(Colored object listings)
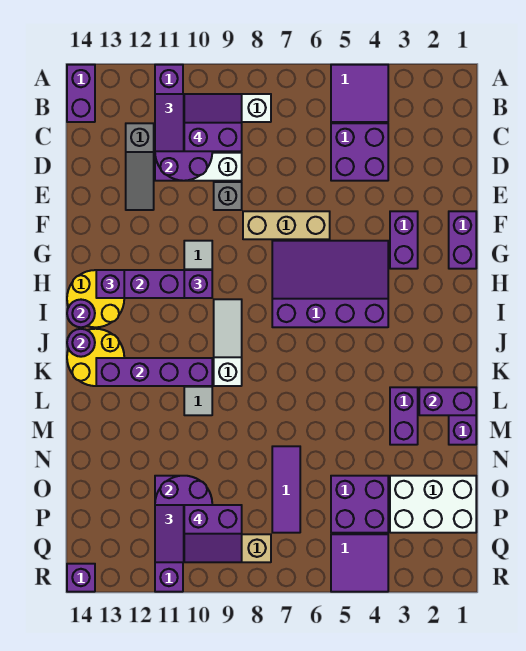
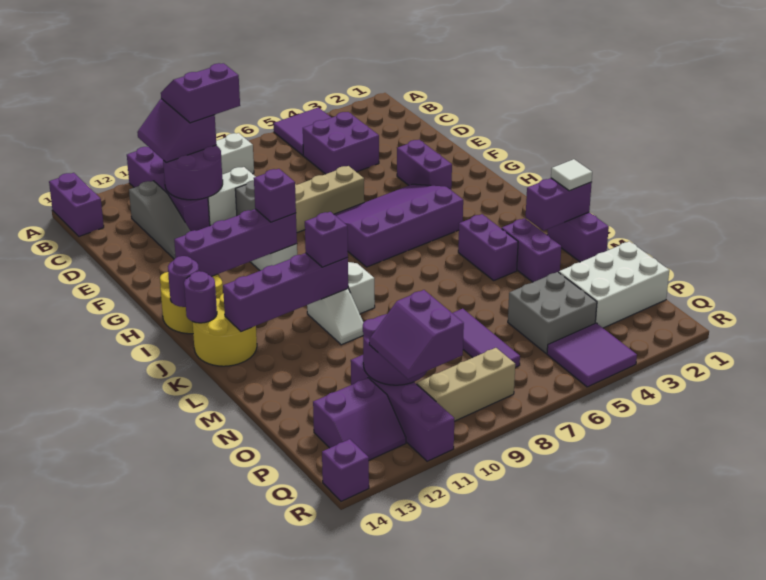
purple 1x2 brick [449,211,476,269] -> purple 1x2 brick moved to [458,214,518,280]
purple 1x1 brick [96,270,124,298] -> purple 1x1 brick moved to [305,212,348,267]
none -> white 1x1 tile [551,159,592,191]
purple 2x2 brick [331,476,388,533] -> grey 2x2 brick [508,272,597,354]
purple 2x2 slope [184,505,242,562] -> purple 2x2 slope moved to [313,378,406,460]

# WHAT NEEDS TO BE DONE
Return from the data every line that holds "moved".

# RESPONSE TO THE TASK
purple 1x2 brick [449,211,476,269] -> purple 1x2 brick moved to [458,214,518,280]
purple 1x1 brick [96,270,124,298] -> purple 1x1 brick moved to [305,212,348,267]
purple 2x2 slope [184,505,242,562] -> purple 2x2 slope moved to [313,378,406,460]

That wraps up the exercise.